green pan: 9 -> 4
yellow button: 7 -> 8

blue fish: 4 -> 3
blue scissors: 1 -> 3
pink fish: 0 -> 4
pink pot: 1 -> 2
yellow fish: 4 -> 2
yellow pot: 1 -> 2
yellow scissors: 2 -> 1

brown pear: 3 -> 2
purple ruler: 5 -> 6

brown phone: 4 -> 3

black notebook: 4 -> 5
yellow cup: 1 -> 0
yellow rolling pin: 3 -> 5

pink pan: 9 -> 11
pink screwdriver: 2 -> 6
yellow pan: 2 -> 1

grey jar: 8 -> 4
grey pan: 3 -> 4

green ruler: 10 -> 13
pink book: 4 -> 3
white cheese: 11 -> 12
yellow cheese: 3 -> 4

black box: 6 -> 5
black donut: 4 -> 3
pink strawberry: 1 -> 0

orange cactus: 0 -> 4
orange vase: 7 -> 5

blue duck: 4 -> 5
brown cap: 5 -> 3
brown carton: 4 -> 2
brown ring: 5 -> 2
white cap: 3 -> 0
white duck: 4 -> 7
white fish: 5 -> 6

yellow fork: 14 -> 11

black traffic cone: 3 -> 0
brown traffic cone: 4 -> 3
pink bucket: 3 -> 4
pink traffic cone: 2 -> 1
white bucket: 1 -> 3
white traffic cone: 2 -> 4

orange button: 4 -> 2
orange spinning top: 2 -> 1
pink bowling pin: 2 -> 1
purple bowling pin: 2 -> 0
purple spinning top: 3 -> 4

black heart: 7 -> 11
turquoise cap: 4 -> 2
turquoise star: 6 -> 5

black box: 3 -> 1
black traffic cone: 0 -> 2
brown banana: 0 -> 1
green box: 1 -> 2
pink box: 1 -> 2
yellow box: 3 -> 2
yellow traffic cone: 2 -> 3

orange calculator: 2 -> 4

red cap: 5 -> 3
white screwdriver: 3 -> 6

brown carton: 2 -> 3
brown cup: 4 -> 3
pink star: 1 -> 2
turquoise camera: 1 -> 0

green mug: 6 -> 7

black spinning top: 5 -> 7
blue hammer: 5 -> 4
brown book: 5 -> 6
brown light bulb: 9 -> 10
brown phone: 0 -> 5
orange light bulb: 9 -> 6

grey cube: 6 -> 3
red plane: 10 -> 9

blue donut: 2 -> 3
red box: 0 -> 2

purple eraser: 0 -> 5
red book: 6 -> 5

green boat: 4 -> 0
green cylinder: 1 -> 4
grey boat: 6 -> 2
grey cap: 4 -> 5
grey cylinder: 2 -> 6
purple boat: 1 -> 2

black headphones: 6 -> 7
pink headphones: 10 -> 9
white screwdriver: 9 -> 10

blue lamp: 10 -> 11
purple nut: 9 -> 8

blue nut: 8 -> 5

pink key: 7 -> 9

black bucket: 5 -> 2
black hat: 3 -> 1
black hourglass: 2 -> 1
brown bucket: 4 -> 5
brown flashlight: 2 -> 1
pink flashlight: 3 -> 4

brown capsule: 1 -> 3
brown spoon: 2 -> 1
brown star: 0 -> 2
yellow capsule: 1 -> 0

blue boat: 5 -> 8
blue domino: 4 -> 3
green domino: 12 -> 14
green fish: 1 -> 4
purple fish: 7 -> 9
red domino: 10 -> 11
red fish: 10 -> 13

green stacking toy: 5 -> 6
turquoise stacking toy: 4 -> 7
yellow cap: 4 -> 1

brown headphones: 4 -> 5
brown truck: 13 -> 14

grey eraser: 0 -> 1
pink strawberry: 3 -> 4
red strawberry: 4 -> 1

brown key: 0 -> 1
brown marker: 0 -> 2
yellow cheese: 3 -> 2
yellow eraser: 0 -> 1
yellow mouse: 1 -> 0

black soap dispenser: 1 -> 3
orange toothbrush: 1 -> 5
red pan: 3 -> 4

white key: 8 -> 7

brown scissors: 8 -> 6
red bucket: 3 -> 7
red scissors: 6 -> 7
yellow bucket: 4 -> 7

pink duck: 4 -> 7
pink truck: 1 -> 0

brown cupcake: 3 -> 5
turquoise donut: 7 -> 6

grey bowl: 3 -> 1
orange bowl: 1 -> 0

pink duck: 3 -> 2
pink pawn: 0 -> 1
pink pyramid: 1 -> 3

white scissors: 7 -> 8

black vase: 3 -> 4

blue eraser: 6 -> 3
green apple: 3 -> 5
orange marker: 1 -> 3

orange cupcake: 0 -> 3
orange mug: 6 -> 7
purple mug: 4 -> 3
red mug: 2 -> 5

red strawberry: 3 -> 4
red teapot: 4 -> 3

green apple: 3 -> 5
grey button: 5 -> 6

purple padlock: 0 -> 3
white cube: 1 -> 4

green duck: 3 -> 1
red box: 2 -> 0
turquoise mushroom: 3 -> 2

● **Problem**: Reproduce only what lies between the start of the listing above and the end of the line containing "yellow cup: 1 -> 0", keeping every line exact.

● **Result below**:
green pan: 9 -> 4
yellow button: 7 -> 8

blue fish: 4 -> 3
blue scissors: 1 -> 3
pink fish: 0 -> 4
pink pot: 1 -> 2
yellow fish: 4 -> 2
yellow pot: 1 -> 2
yellow scissors: 2 -> 1

brown pear: 3 -> 2
purple ruler: 5 -> 6

brown phone: 4 -> 3

black notebook: 4 -> 5
yellow cup: 1 -> 0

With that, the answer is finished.